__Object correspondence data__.
Start of Block

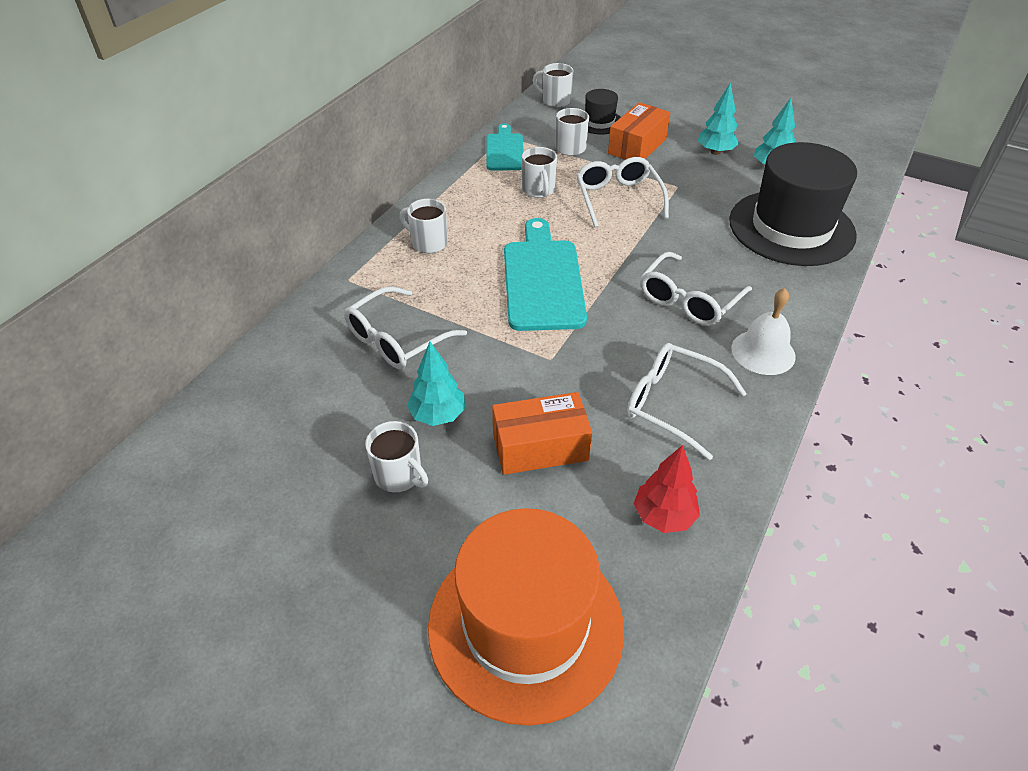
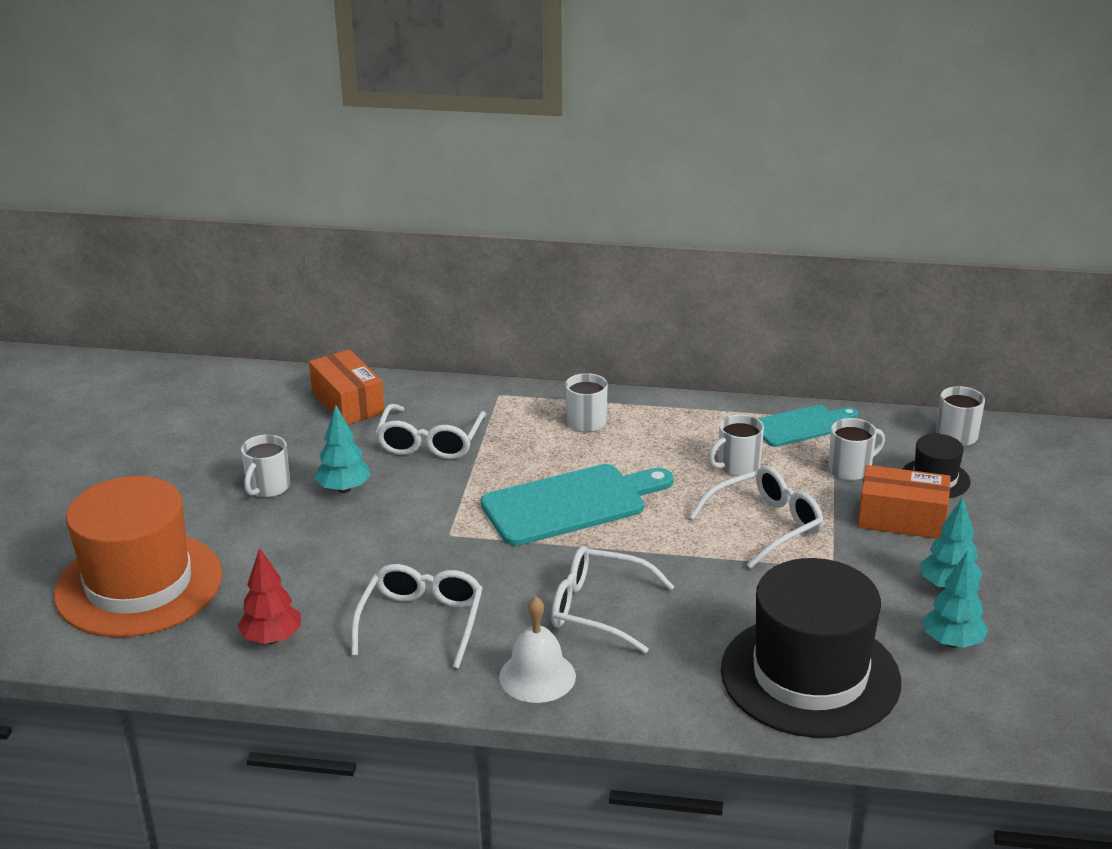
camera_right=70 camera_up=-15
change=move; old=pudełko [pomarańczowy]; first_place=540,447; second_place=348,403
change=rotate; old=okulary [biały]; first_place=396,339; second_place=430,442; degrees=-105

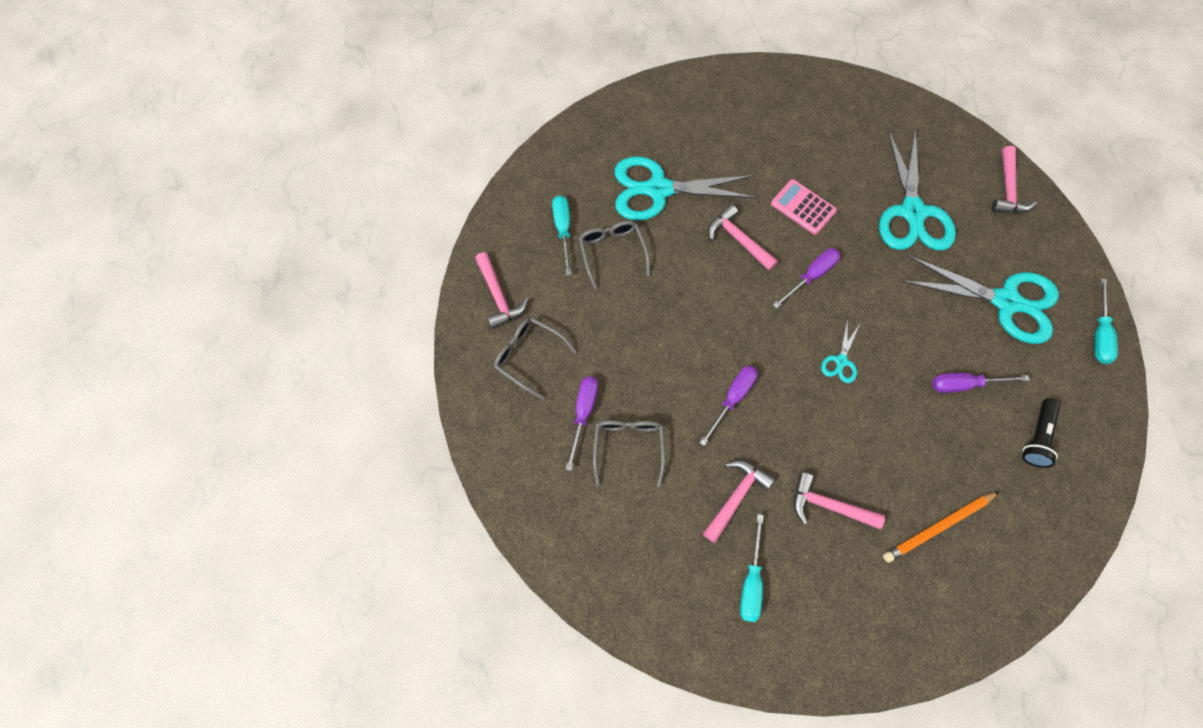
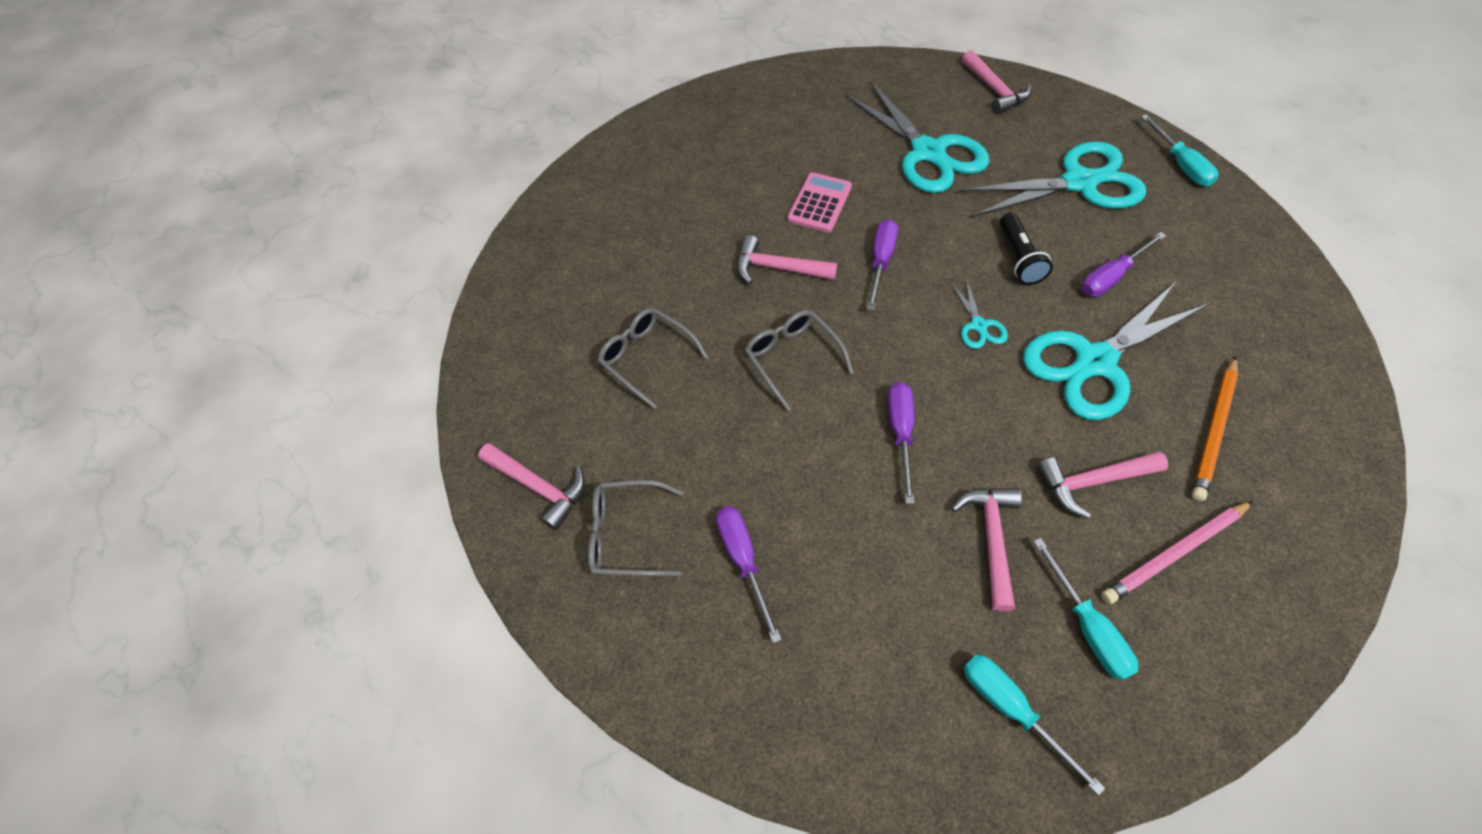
camera_right=-30 camera_up=-10
change=move; old=okulary [szary]; first_place=628,446; second_place=791,358
change=rotate; old=kalkulator [różowy]; first_place=803,207; second_place=819,203; degrees=105
change=move; old=śrubokręt [turkusowy]; first_place=563,230; second_place=1011,709
change=move; old=latarka [czarny]; first_place=1037,437; second_place=1019,258
change=move; old=nożyczki [turkusowy]; first_place=658,190; second_place=1095,362
change=insert; new=ołówek [różowy]; second_place=1175,554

End of Block

__What is required__. Give again, unchanged, only the lines from the line containing "change=move; old=pudełko [pomarańczowy];" to the last line of the records above. Pictures do not belong in the copy.

__Solution for this task__.
change=move; old=pudełko [pomarańczowy]; first_place=540,447; second_place=348,403
change=rotate; old=okulary [biały]; first_place=396,339; second_place=430,442; degrees=-105

camera_right=-30 camera_up=-10
change=move; old=okulary [szary]; first_place=628,446; second_place=791,358
change=rotate; old=kalkulator [różowy]; first_place=803,207; second_place=819,203; degrees=105
change=move; old=śrubokręt [turkusowy]; first_place=563,230; second_place=1011,709
change=move; old=latarka [czarny]; first_place=1037,437; second_place=1019,258
change=move; old=nożyczki [turkusowy]; first_place=658,190; second_place=1095,362
change=insert; new=ołówek [różowy]; second_place=1175,554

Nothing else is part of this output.